[Records excerpted from a collection]
########
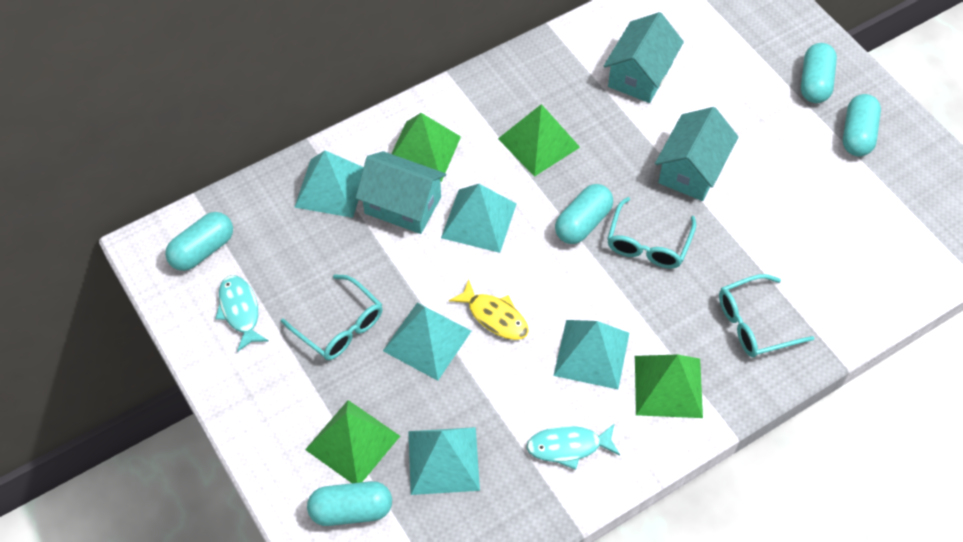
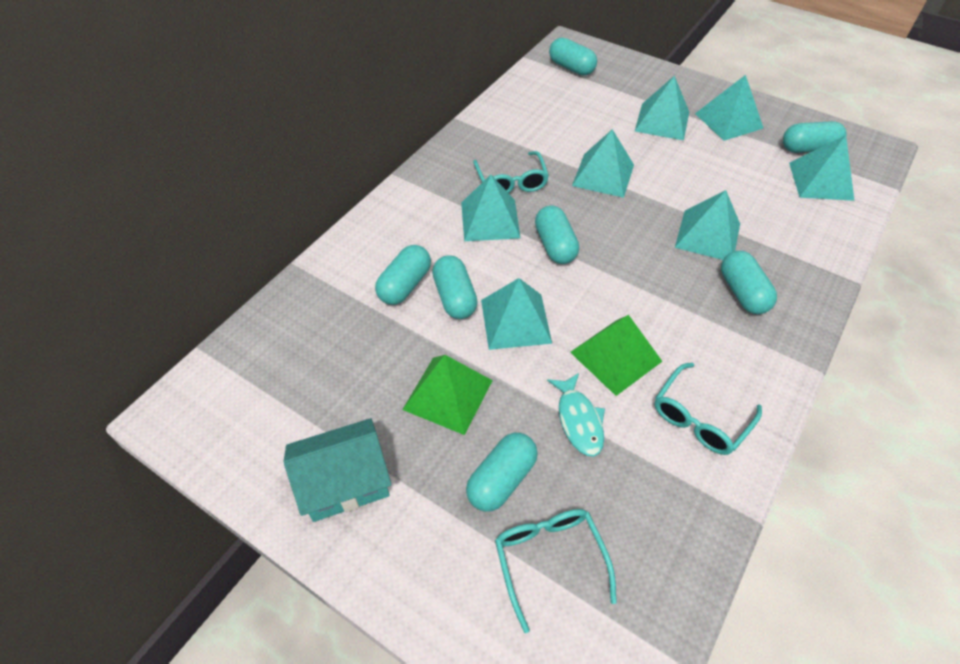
green pyramid: 4 -> 2
turquoise capsule: 5 -> 7
turquoise fish: 2 -> 1
turquoise house: 3 -> 1
turquoise pyramid: 5 -> 7
yellow fish: 1 -> 0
########
> Aim of the exercise
Only lines with the word "pyramid" are wanted; pull each of them from the records.

> Task answer
green pyramid: 4 -> 2
turquoise pyramid: 5 -> 7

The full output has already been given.